Materials provided:
########################################
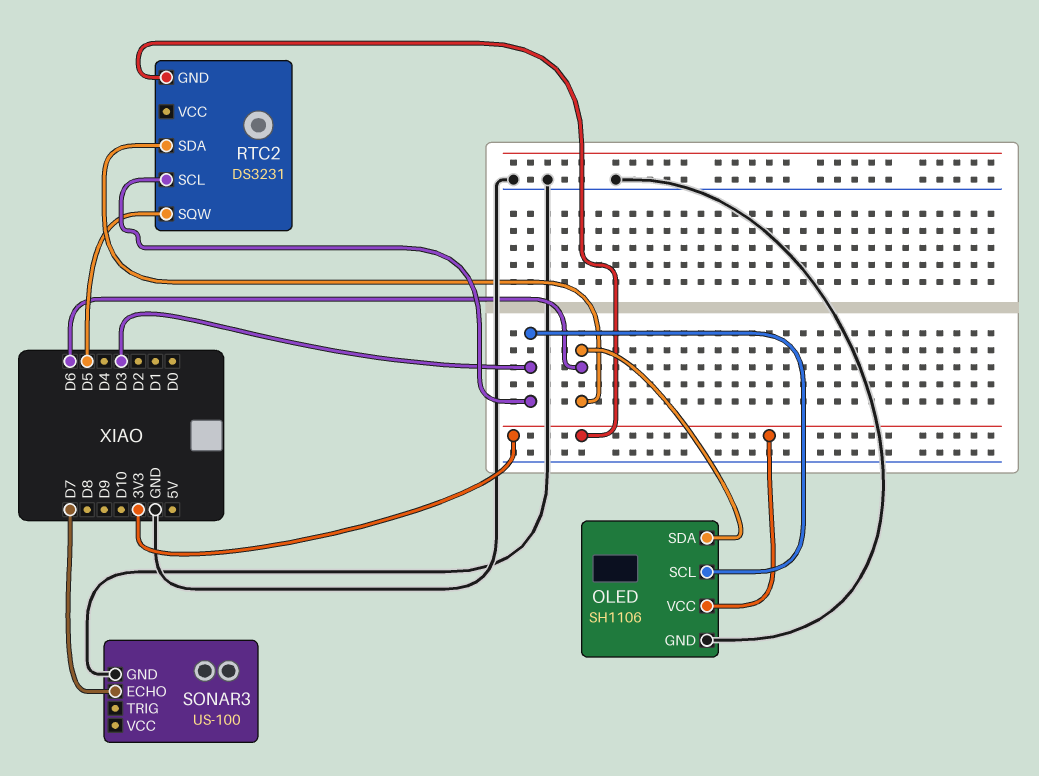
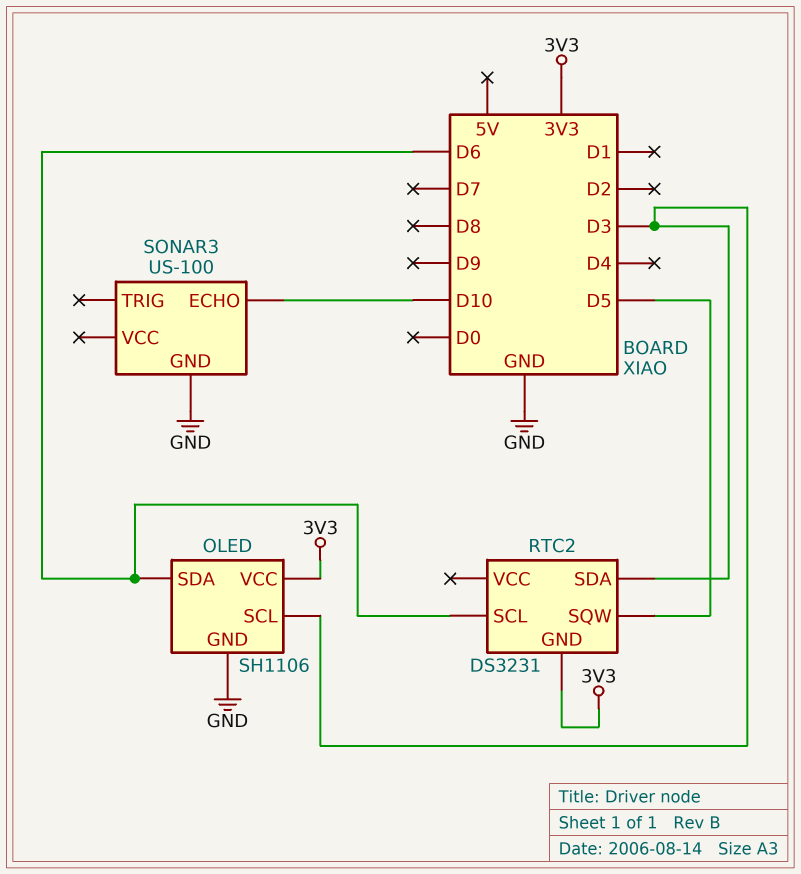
RTC2 pin SCL: D3 -> D6
RTC2 pin SDA: D6 -> D3
SONAR3 pin ECHO: D7 -> D10

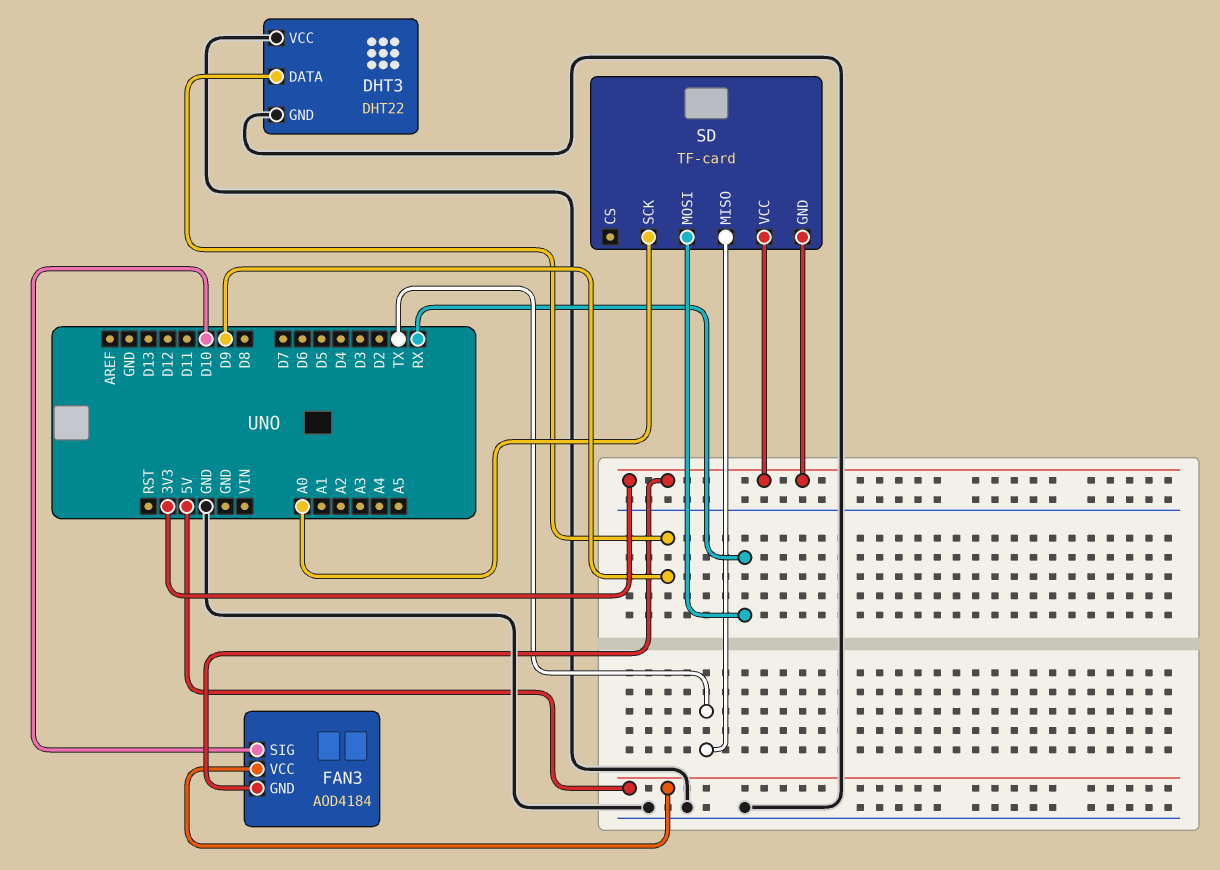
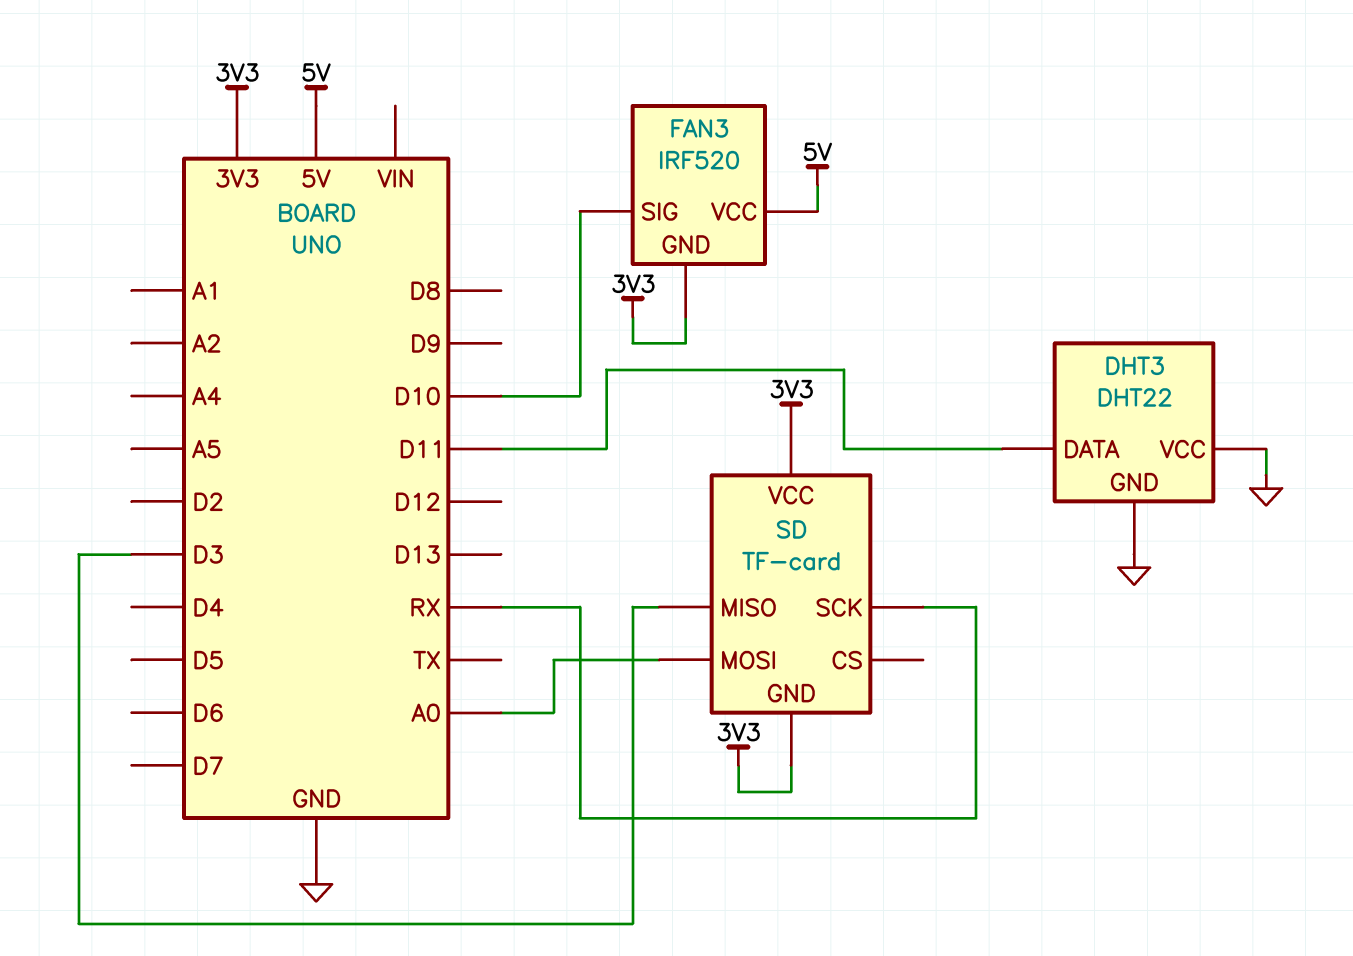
DHT3 pin DATA: D9 -> D11
FAN3: AOD4184 -> IRF520
SD pin MISO: TX -> D3
SD pin MOSI: RX -> A0
SD pin SCK: A0 -> RX

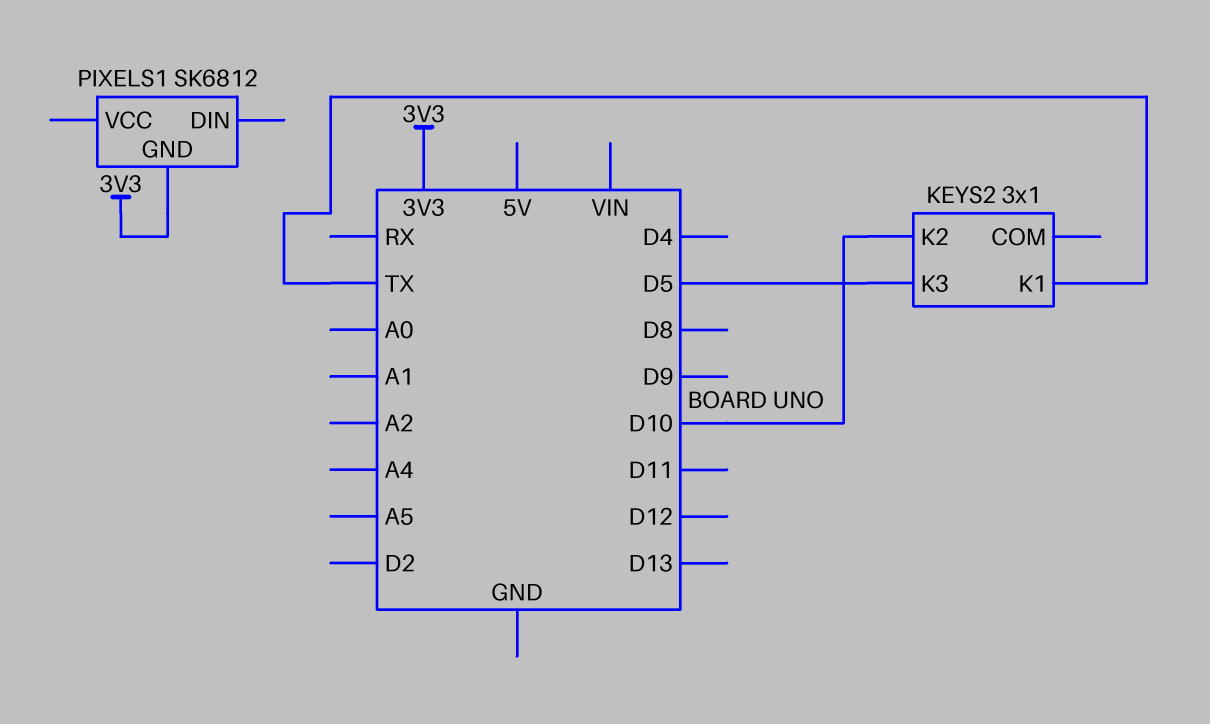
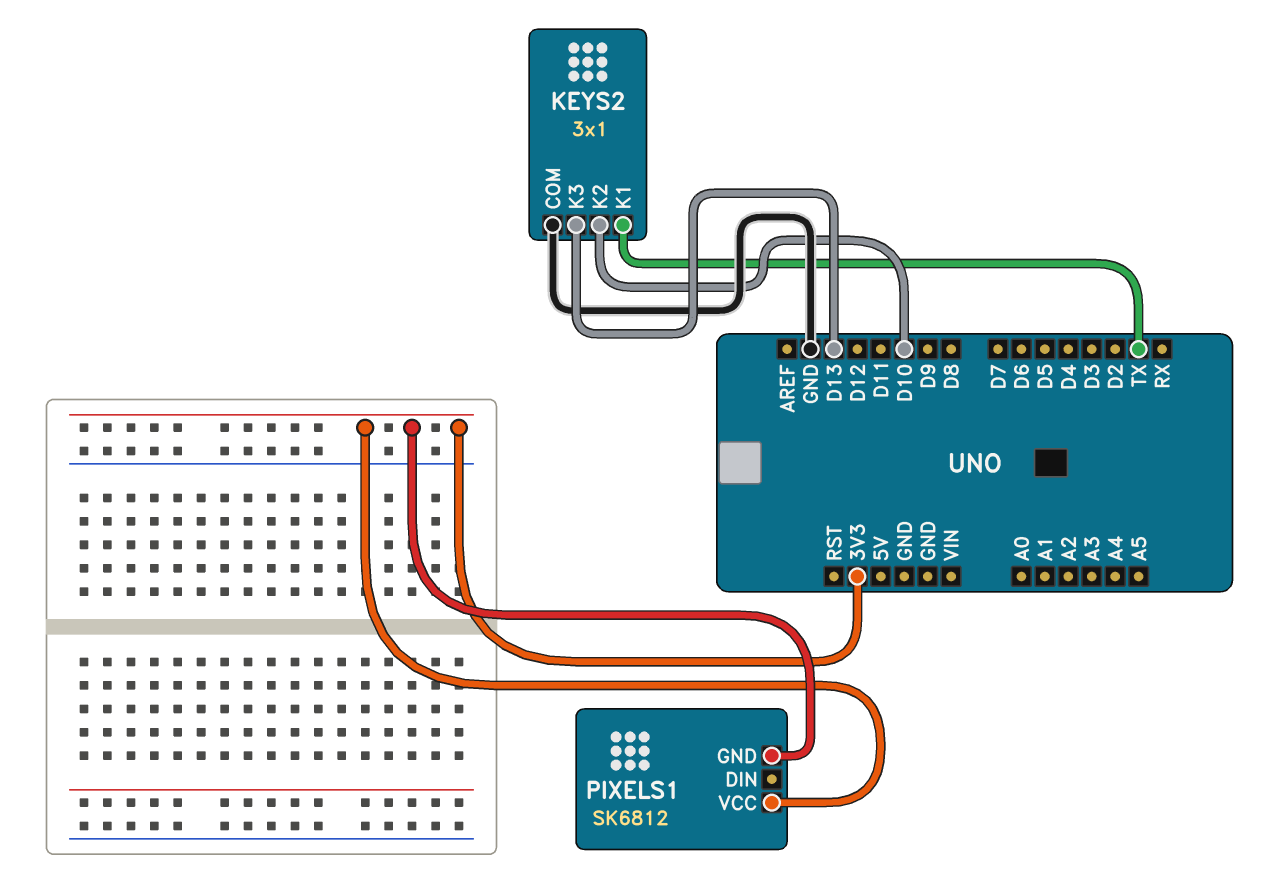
KEYS2 pin COM: none -> GND
KEYS2 pin K3: D5 -> D13
PIXELS1 pin VCC: none -> 3V3

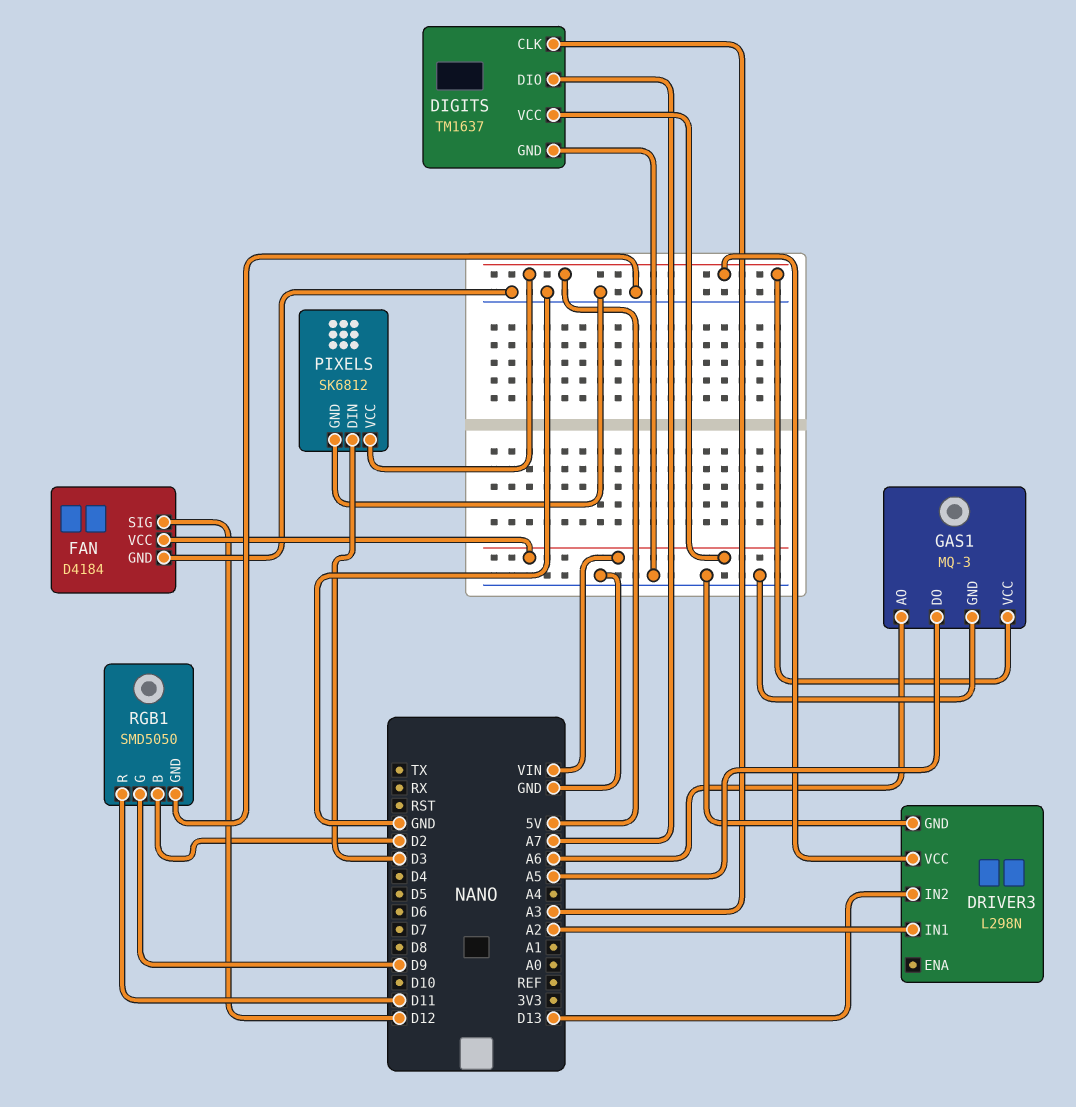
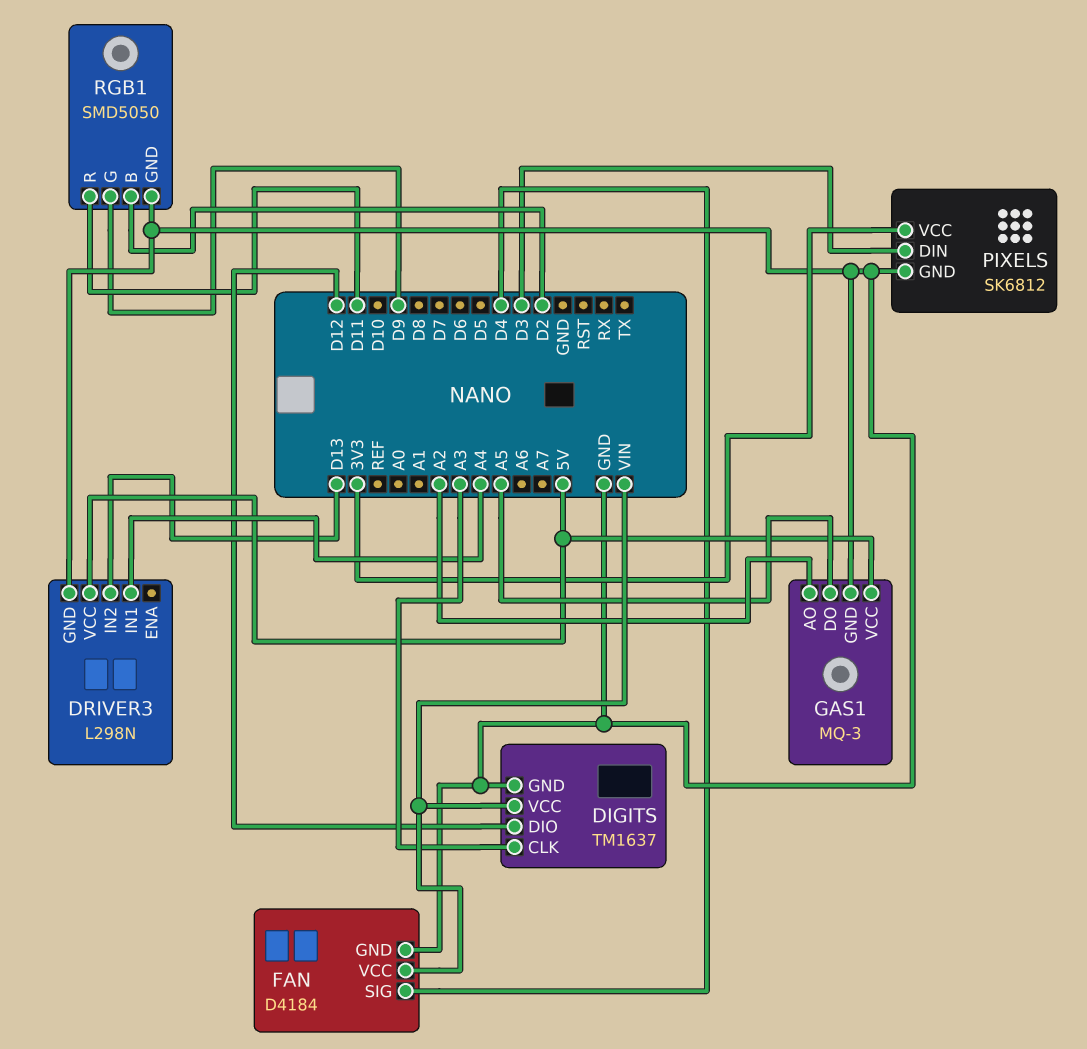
DIGITS pin DIO: A7 -> D12
DRIVER3 pin IN1: A2 -> A4
FAN pin SIG: D12 -> D4
GAS1 pin AO: A6 -> A2
PIXELS pin VCC: 5V -> 3V3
########################################
Exercise goal:
Say how many lines in the listing above include "none". Give nothing but the number.

Result:
2